● Records provided:
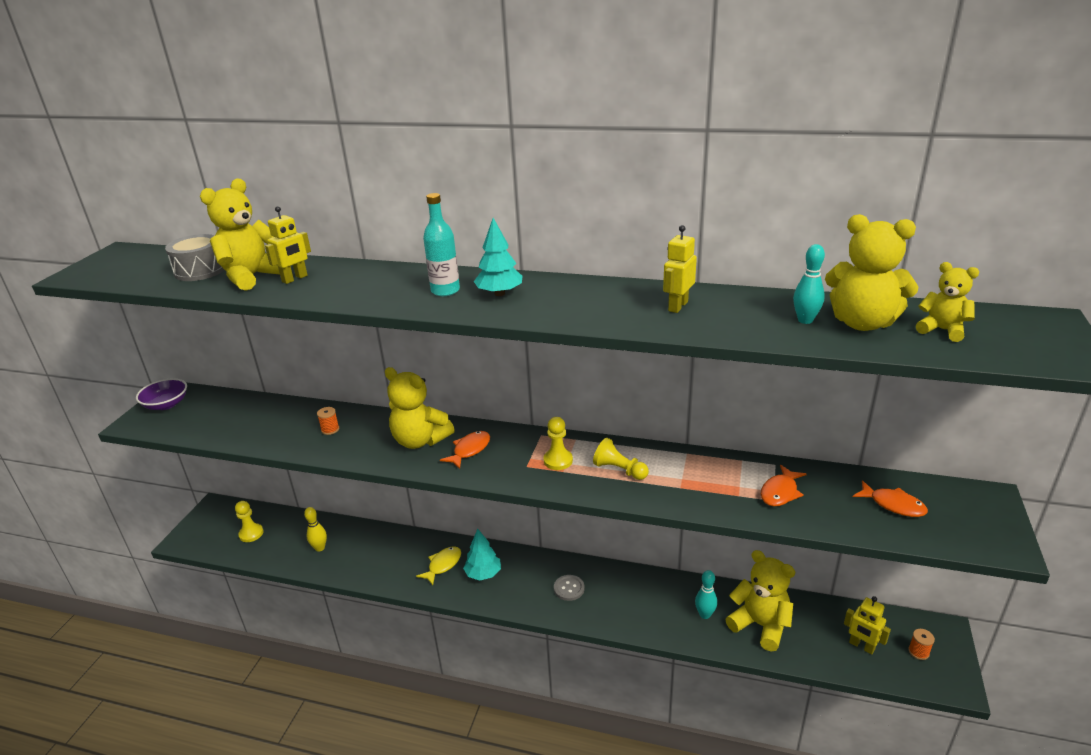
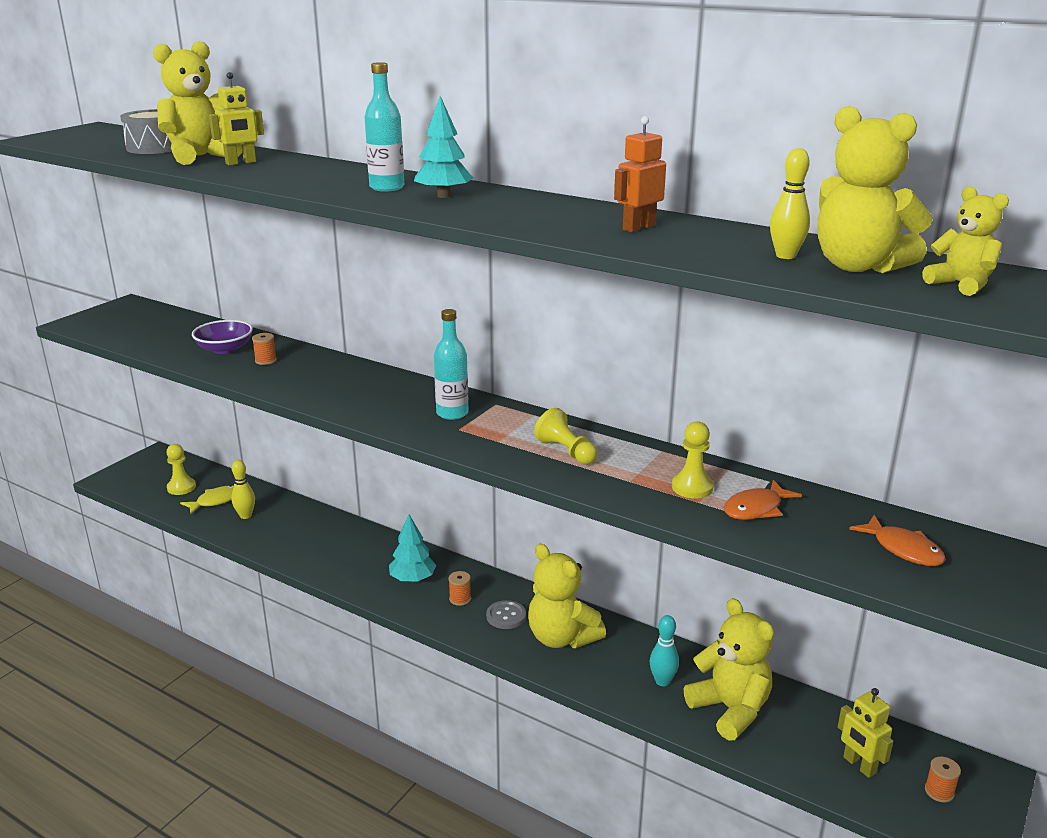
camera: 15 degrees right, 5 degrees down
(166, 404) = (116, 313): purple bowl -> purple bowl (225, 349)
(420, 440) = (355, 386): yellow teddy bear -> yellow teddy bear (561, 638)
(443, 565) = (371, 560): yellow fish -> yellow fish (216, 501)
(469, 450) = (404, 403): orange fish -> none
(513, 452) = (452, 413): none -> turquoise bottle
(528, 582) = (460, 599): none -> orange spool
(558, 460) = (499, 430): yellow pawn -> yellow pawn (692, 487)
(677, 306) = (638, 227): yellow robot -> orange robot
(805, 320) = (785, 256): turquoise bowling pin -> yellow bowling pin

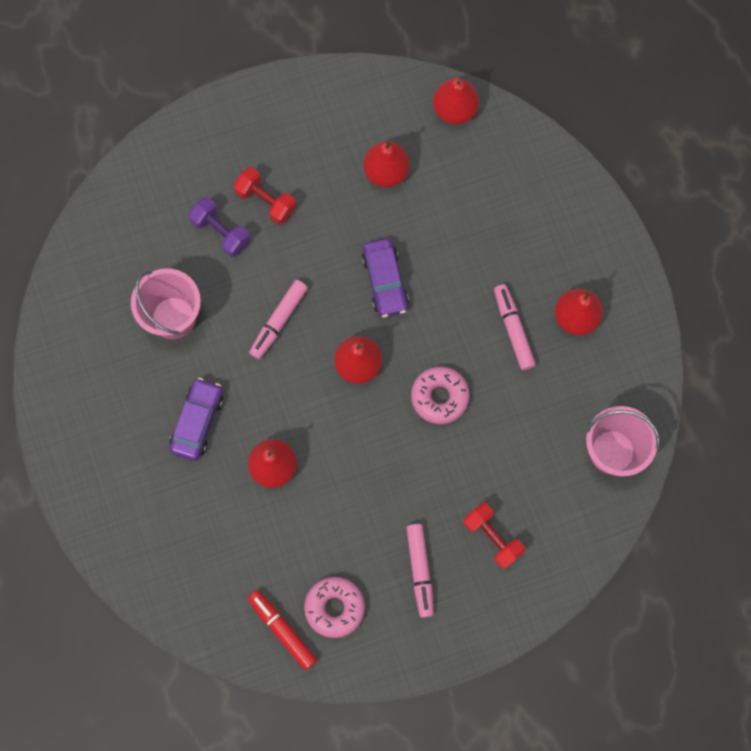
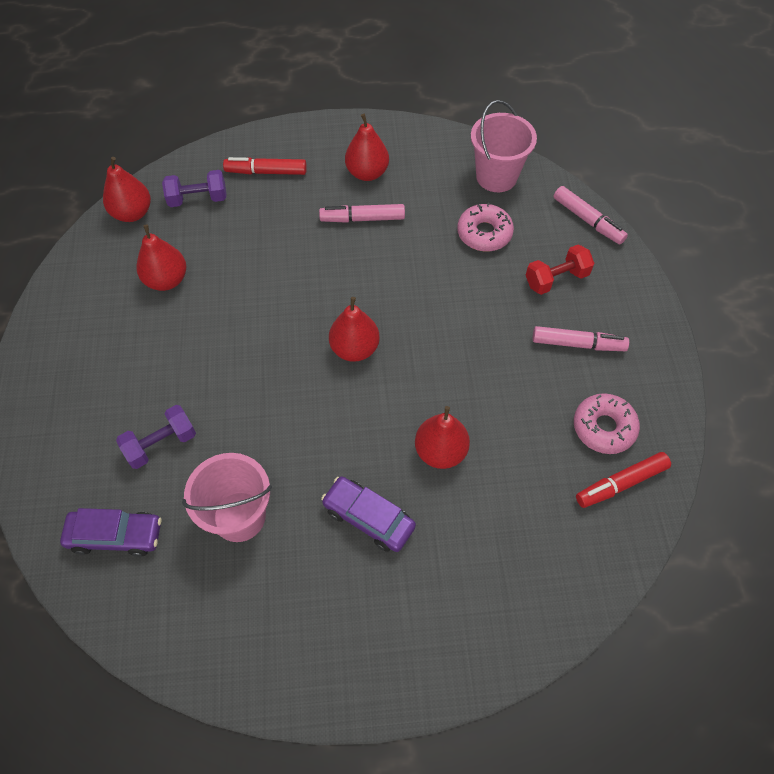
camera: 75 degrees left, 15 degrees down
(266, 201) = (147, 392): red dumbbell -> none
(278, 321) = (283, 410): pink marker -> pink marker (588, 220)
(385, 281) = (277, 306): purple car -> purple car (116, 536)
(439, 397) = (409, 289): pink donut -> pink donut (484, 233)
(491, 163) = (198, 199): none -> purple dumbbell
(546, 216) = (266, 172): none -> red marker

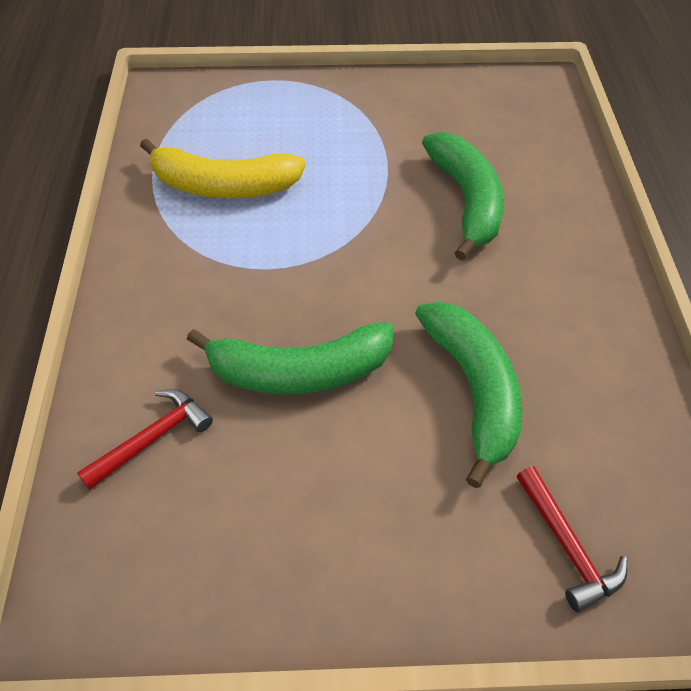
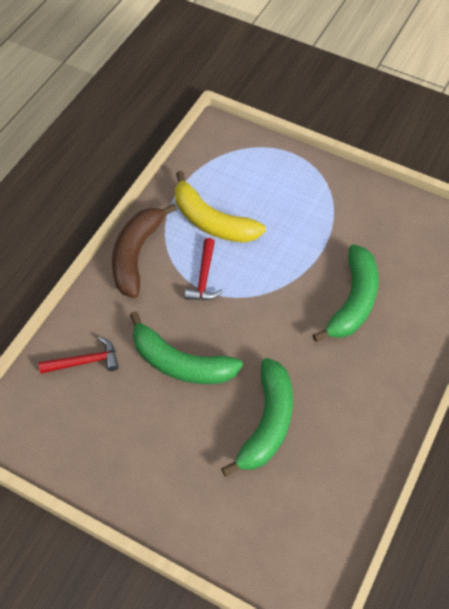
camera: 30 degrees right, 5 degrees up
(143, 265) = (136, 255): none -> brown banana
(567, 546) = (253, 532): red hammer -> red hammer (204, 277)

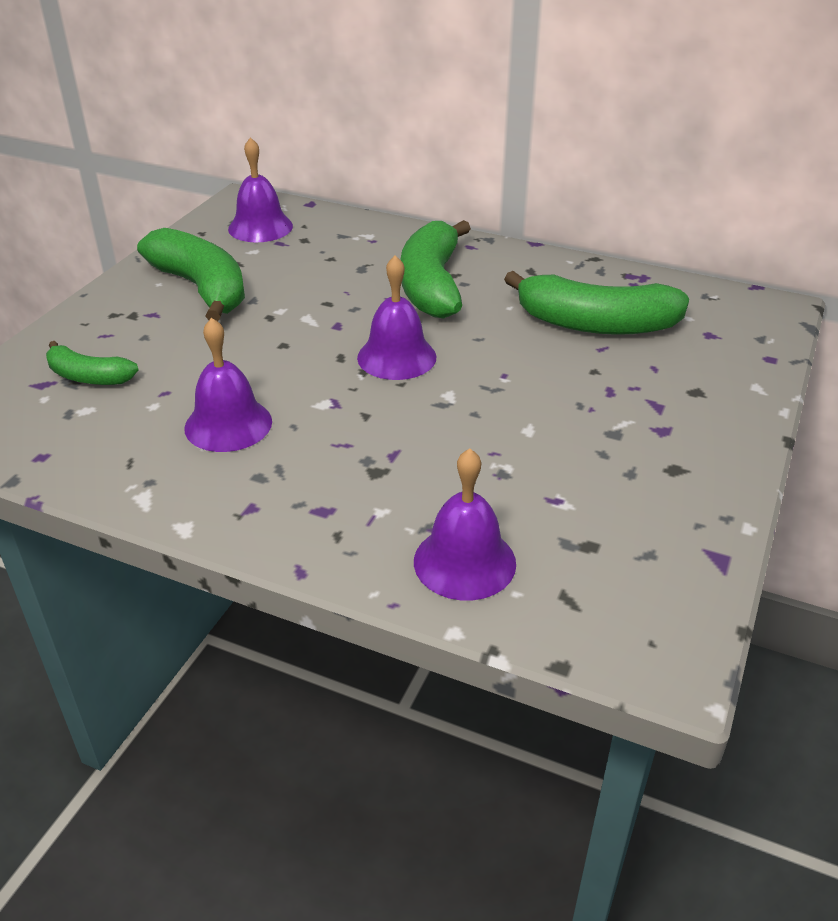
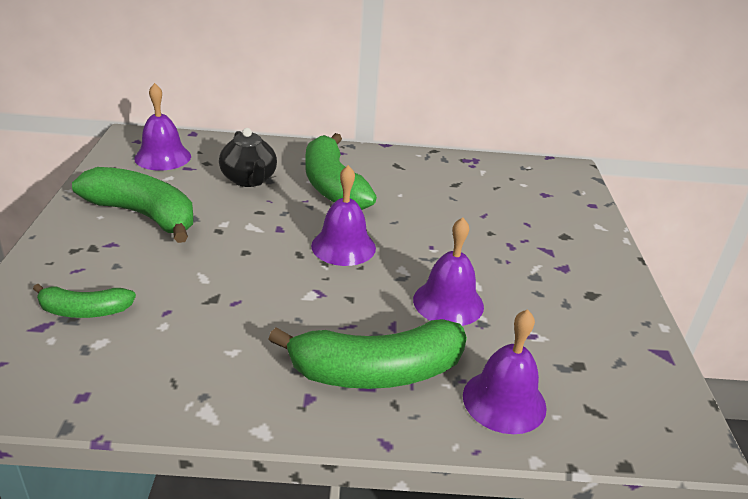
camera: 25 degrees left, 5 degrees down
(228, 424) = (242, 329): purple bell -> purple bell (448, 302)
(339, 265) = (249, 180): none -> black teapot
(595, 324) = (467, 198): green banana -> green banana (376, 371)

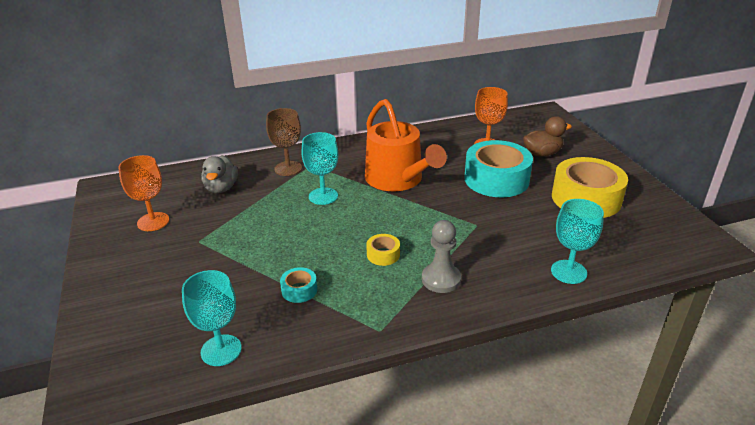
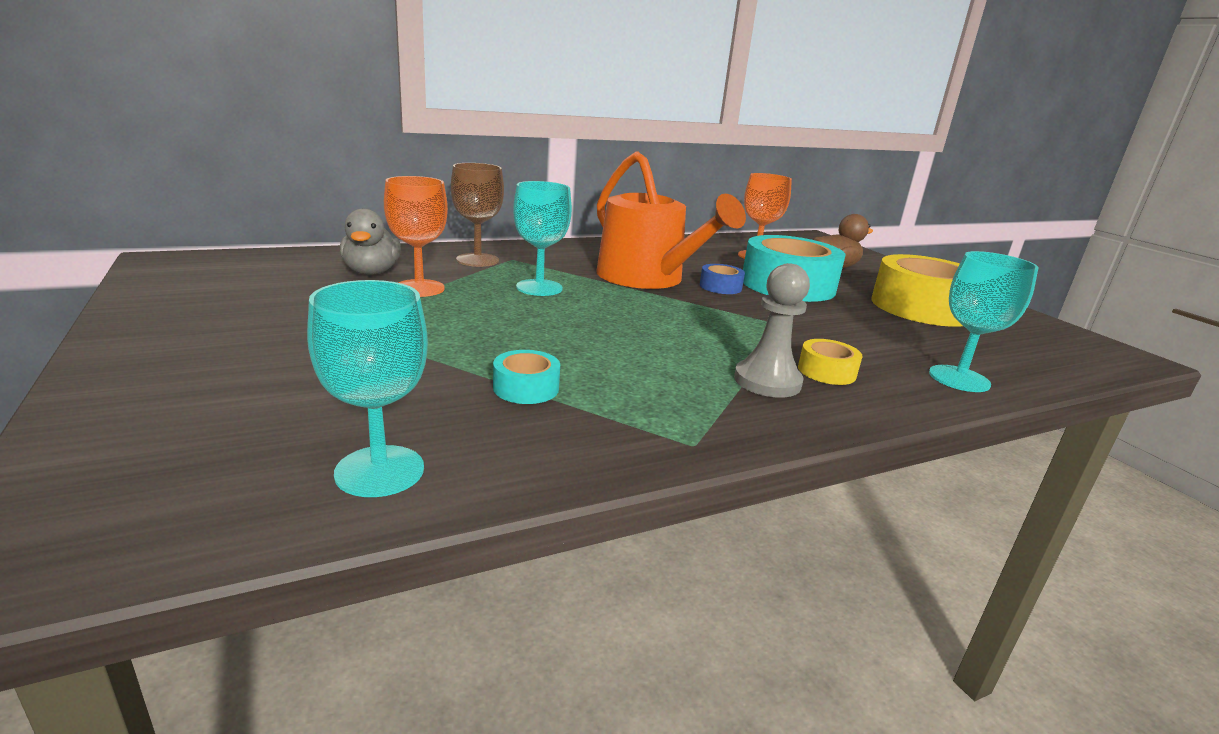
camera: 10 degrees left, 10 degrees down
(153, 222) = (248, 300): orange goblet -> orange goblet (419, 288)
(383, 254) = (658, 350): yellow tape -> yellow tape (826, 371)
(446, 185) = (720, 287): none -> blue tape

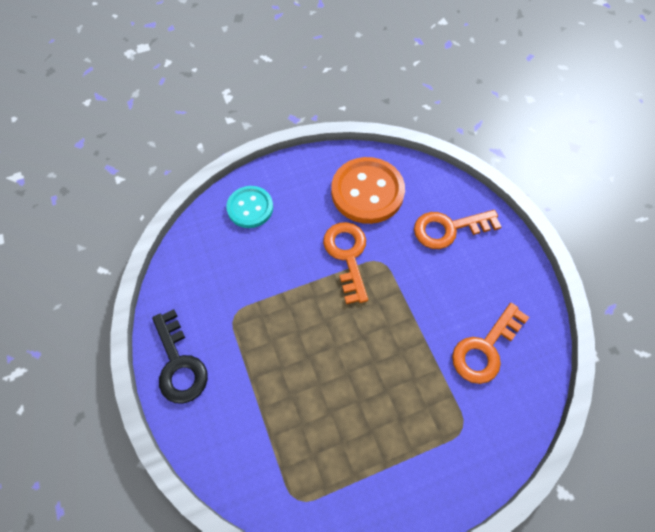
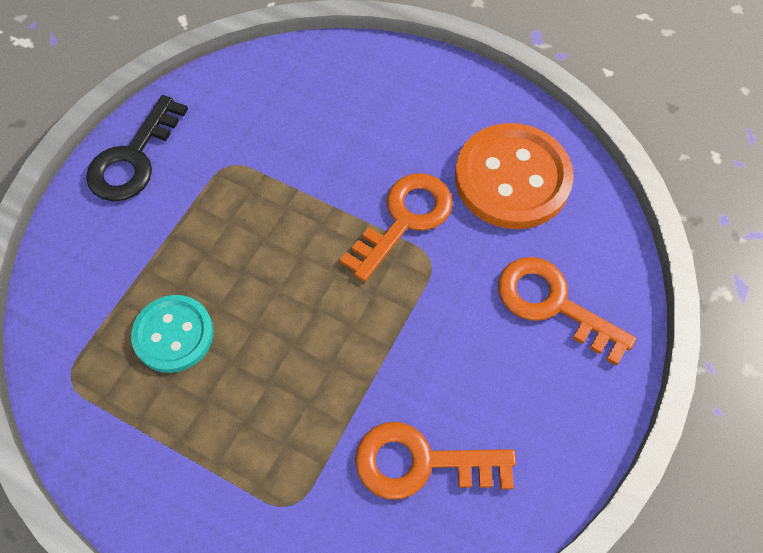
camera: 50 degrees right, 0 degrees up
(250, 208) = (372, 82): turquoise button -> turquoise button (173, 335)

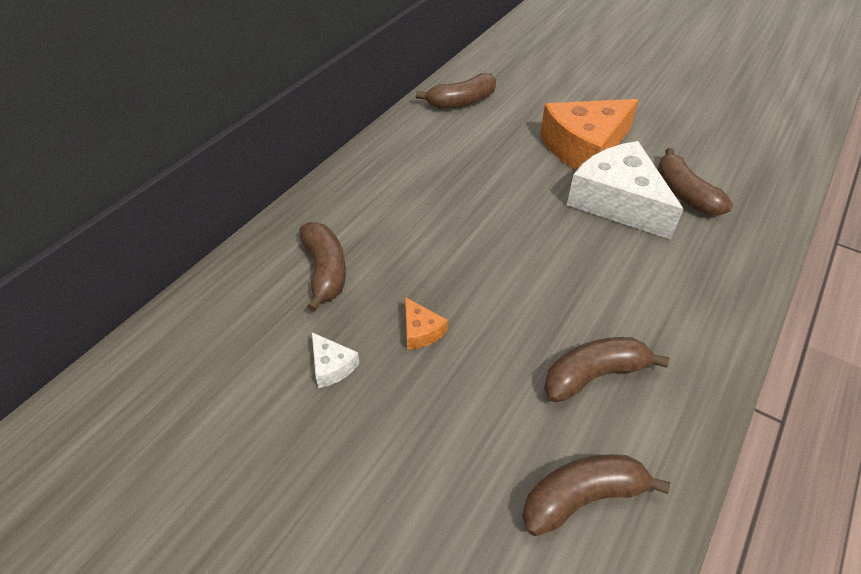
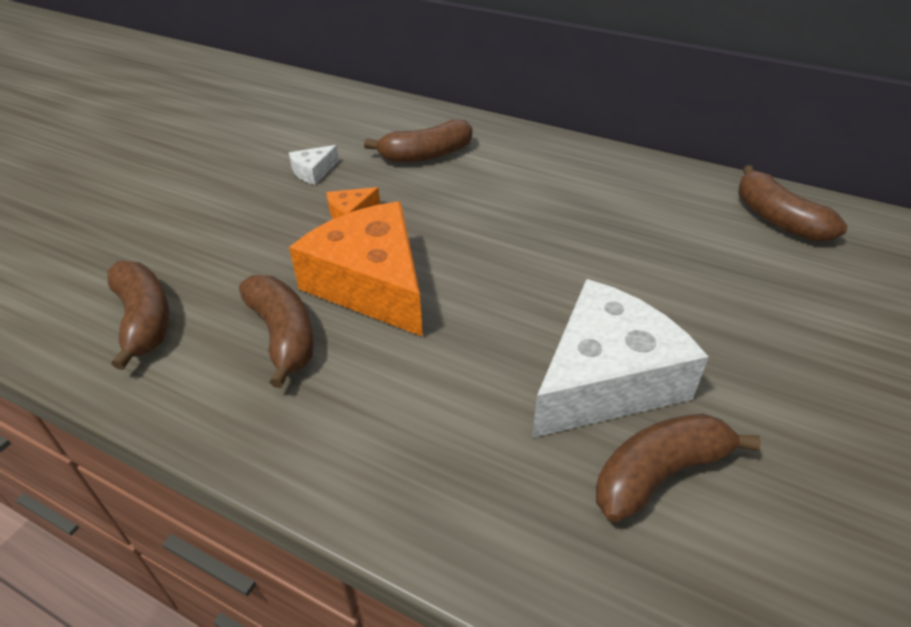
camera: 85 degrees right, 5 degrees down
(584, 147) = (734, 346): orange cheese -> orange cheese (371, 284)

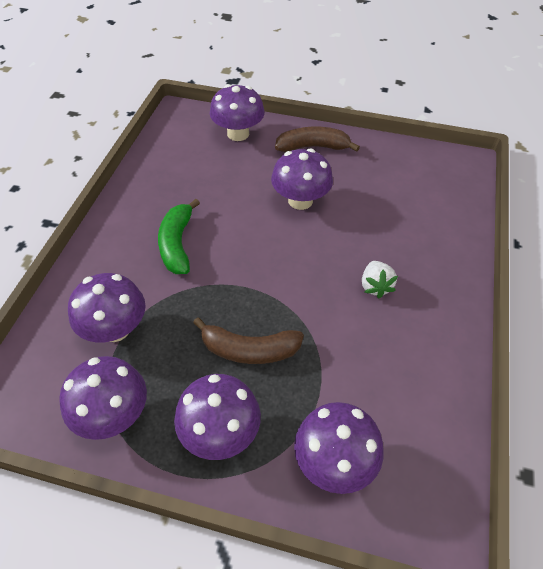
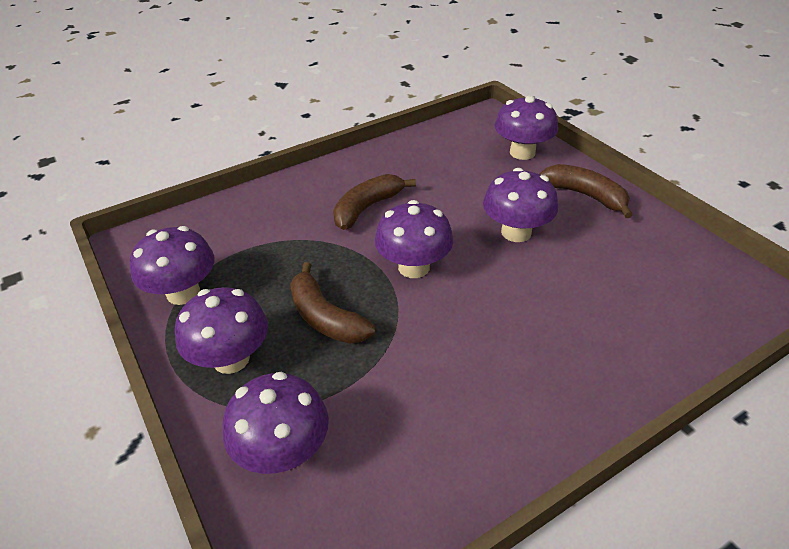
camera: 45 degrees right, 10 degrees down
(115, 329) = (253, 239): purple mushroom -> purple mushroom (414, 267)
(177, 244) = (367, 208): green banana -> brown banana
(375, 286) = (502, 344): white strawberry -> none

● What to work on: Look above and copy only the lines from the one holding "(420, 440) = (355, 386): yellow" to the one holding "(383, 254) = (658, 350): yellow", both included, exactly, minus the pictures.

● Reply to the task:
(420, 440) = (355, 386): yellow teddy bear -> yellow teddy bear (561, 638)
(443, 565) = (371, 560): yellow fish -> yellow fish (216, 501)
(469, 450) = (404, 403): orange fish -> none
(513, 452) = (452, 413): none -> turquoise bottle
(528, 582) = (460, 599): none -> orange spool
(558, 460) = (499, 430): yellow pawn -> yellow pawn (692, 487)
(677, 306) = (638, 227): yellow robot -> orange robot
(805, 320) = (785, 256): turquoise bowling pin -> yellow bowling pin

camera: 75 degrees left, 15 degrees down
(266, 201) = (147, 392): red dumbbell -> none
(278, 321) = (283, 410): pink marker -> pink marker (588, 220)
(385, 281) = (277, 306): purple car -> purple car (116, 536)
(439, 397) = (409, 289): pink donut -> pink donut (484, 233)
(491, 163) = (198, 199): none -> purple dumbbell
(546, 216) = (266, 172): none -> red marker

camera: 30 degrees right, 5 degrees up
(143, 265) = (136, 255): none -> brown banana
(567, 546) = (253, 532): red hammer -> red hammer (204, 277)

camera: 25 degrees left, 5 degrees down
(228, 424) = (242, 329): purple bell -> purple bell (448, 302)
(339, 265) = (249, 180): none -> black teapot
(595, 324) = (467, 198): green banana -> green banana (376, 371)

camera: 10 degrees left, 10 degrees down
(153, 222) = (248, 300): orange goblet -> orange goblet (419, 288)
(383, 254) = (658, 350): yellow tape -> yellow tape (826, 371)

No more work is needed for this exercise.